[Material provided]

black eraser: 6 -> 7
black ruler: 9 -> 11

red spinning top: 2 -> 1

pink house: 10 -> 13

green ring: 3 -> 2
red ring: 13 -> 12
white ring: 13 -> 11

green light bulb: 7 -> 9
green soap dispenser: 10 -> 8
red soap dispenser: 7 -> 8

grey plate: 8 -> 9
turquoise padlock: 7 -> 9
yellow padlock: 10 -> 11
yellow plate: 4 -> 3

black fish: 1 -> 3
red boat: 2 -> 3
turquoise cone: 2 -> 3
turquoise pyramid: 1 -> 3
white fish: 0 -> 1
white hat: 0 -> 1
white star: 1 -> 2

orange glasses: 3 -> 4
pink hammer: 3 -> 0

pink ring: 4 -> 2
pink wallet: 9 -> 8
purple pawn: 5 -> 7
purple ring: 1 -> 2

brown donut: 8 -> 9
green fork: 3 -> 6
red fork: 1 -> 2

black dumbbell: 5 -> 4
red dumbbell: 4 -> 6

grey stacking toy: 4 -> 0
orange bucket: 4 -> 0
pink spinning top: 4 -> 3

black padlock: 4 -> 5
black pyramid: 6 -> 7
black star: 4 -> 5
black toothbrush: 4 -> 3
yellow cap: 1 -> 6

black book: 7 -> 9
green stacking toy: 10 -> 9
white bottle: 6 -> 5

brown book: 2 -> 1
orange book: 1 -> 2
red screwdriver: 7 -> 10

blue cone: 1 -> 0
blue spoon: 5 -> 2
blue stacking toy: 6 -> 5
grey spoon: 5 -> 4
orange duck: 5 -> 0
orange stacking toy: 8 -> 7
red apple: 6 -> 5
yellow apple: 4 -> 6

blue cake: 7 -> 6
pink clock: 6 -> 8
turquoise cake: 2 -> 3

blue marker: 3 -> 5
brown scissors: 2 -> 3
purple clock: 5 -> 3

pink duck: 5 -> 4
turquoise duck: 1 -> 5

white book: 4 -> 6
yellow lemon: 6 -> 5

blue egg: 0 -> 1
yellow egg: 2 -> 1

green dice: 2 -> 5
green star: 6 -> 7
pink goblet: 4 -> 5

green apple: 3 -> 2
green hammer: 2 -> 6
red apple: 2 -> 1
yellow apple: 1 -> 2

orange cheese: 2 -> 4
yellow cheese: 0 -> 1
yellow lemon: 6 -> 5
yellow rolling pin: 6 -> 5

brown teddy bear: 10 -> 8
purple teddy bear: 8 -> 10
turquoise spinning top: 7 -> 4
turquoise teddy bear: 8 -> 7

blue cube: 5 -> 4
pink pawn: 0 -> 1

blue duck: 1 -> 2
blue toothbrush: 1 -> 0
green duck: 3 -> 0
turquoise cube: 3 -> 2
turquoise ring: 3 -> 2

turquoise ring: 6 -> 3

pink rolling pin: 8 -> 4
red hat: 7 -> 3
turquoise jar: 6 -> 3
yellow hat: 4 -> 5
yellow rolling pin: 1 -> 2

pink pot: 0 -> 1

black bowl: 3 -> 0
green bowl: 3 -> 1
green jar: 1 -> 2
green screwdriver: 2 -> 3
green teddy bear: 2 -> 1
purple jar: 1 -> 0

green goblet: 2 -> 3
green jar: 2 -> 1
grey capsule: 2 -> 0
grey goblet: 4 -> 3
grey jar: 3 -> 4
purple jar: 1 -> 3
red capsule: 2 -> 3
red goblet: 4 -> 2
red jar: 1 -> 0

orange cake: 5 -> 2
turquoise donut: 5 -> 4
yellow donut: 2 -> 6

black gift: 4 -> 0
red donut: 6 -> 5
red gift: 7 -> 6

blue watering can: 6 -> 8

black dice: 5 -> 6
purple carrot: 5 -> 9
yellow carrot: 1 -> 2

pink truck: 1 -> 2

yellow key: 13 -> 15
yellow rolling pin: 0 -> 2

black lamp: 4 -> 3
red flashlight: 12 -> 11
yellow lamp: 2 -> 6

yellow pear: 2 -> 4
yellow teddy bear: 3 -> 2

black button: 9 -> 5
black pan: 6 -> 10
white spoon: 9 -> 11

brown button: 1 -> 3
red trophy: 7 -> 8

[/Material provided]

**Activity**. Would you print, exactly as written, every line above from the one holding "blue cake: 7 -> 6" through the one holding "black lamp: 4 -> 3", with both included and no other lines?

**Reply**.
blue cake: 7 -> 6
pink clock: 6 -> 8
turquoise cake: 2 -> 3

blue marker: 3 -> 5
brown scissors: 2 -> 3
purple clock: 5 -> 3

pink duck: 5 -> 4
turquoise duck: 1 -> 5

white book: 4 -> 6
yellow lemon: 6 -> 5

blue egg: 0 -> 1
yellow egg: 2 -> 1

green dice: 2 -> 5
green star: 6 -> 7
pink goblet: 4 -> 5

green apple: 3 -> 2
green hammer: 2 -> 6
red apple: 2 -> 1
yellow apple: 1 -> 2

orange cheese: 2 -> 4
yellow cheese: 0 -> 1
yellow lemon: 6 -> 5
yellow rolling pin: 6 -> 5

brown teddy bear: 10 -> 8
purple teddy bear: 8 -> 10
turquoise spinning top: 7 -> 4
turquoise teddy bear: 8 -> 7

blue cube: 5 -> 4
pink pawn: 0 -> 1

blue duck: 1 -> 2
blue toothbrush: 1 -> 0
green duck: 3 -> 0
turquoise cube: 3 -> 2
turquoise ring: 3 -> 2

turquoise ring: 6 -> 3

pink rolling pin: 8 -> 4
red hat: 7 -> 3
turquoise jar: 6 -> 3
yellow hat: 4 -> 5
yellow rolling pin: 1 -> 2

pink pot: 0 -> 1

black bowl: 3 -> 0
green bowl: 3 -> 1
green jar: 1 -> 2
green screwdriver: 2 -> 3
green teddy bear: 2 -> 1
purple jar: 1 -> 0

green goblet: 2 -> 3
green jar: 2 -> 1
grey capsule: 2 -> 0
grey goblet: 4 -> 3
grey jar: 3 -> 4
purple jar: 1 -> 3
red capsule: 2 -> 3
red goblet: 4 -> 2
red jar: 1 -> 0

orange cake: 5 -> 2
turquoise donut: 5 -> 4
yellow donut: 2 -> 6

black gift: 4 -> 0
red donut: 6 -> 5
red gift: 7 -> 6

blue watering can: 6 -> 8

black dice: 5 -> 6
purple carrot: 5 -> 9
yellow carrot: 1 -> 2

pink truck: 1 -> 2

yellow key: 13 -> 15
yellow rolling pin: 0 -> 2

black lamp: 4 -> 3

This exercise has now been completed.